Version comparison data
Start of Block

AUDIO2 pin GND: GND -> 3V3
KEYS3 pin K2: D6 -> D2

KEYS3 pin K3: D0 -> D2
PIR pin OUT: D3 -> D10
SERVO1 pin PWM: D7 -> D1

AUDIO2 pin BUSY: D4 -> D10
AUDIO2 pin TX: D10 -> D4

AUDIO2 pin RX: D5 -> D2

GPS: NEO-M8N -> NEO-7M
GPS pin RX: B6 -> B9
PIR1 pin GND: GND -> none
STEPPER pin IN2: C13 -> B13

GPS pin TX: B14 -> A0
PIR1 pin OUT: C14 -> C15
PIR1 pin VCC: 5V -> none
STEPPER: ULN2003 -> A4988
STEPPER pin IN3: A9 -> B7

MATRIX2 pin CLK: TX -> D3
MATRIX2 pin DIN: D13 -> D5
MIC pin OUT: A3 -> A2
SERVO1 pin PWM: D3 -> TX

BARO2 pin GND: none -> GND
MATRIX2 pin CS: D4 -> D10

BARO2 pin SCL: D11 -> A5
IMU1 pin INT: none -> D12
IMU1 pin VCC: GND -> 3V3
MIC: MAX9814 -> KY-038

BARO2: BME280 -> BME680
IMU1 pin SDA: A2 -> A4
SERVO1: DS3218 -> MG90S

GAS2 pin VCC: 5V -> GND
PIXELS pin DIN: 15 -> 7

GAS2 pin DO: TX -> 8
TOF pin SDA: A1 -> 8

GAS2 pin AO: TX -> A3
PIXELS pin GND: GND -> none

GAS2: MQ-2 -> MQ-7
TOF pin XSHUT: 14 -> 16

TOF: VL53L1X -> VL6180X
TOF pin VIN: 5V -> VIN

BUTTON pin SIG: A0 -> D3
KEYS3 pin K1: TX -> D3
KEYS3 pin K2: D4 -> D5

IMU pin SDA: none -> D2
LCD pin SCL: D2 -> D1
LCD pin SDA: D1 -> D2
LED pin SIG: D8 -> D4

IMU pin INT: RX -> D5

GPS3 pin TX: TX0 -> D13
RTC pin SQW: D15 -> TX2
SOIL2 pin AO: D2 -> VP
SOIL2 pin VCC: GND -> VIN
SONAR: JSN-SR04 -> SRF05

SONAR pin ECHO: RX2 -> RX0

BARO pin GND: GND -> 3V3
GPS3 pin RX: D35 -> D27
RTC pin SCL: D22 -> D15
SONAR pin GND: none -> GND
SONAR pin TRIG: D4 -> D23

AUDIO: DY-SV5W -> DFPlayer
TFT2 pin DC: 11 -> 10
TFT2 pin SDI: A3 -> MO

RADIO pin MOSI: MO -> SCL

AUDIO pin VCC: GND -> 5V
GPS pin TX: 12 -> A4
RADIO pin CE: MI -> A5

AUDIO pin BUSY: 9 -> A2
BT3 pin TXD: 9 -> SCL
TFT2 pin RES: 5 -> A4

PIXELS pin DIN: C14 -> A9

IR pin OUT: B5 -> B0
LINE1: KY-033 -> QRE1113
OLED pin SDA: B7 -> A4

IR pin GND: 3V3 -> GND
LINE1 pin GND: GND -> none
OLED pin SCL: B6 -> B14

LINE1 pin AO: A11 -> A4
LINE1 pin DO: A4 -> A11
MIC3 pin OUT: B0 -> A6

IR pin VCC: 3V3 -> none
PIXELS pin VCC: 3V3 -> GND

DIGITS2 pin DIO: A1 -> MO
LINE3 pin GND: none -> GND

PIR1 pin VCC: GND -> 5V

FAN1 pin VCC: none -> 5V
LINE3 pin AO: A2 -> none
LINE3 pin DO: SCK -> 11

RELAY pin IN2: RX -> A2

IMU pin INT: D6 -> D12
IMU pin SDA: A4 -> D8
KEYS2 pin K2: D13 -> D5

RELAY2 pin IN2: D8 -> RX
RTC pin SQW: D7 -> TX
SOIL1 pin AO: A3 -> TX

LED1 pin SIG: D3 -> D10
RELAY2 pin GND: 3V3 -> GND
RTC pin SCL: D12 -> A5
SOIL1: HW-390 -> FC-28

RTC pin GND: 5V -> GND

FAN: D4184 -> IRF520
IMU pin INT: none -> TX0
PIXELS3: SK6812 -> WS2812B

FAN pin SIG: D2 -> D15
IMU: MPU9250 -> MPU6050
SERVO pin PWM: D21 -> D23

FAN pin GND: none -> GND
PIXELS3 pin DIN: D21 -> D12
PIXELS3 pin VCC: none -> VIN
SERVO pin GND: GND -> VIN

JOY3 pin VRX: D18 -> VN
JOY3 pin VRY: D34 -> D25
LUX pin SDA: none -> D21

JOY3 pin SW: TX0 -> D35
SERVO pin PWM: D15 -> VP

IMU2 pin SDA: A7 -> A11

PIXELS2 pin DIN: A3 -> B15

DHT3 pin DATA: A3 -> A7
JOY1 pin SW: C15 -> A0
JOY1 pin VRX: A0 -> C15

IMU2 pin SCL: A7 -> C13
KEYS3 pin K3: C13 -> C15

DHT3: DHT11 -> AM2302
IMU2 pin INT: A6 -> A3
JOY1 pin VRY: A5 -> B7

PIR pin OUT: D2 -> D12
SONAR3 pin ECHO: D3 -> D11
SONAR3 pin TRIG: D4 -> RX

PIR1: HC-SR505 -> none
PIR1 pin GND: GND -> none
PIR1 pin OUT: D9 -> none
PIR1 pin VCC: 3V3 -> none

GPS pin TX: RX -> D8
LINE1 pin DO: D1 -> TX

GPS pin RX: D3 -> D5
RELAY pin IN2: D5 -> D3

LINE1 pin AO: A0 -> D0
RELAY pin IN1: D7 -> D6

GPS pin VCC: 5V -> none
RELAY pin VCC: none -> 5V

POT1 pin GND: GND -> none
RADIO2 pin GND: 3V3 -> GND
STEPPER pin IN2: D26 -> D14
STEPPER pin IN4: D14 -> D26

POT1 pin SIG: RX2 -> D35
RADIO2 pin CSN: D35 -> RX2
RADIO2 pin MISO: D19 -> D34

End of Block

Exercise
Please copy every line in the entries where "ECHO" appears.

Result of the task
SONAR pin ECHO: RX2 -> RX0
SONAR3 pin ECHO: D3 -> D11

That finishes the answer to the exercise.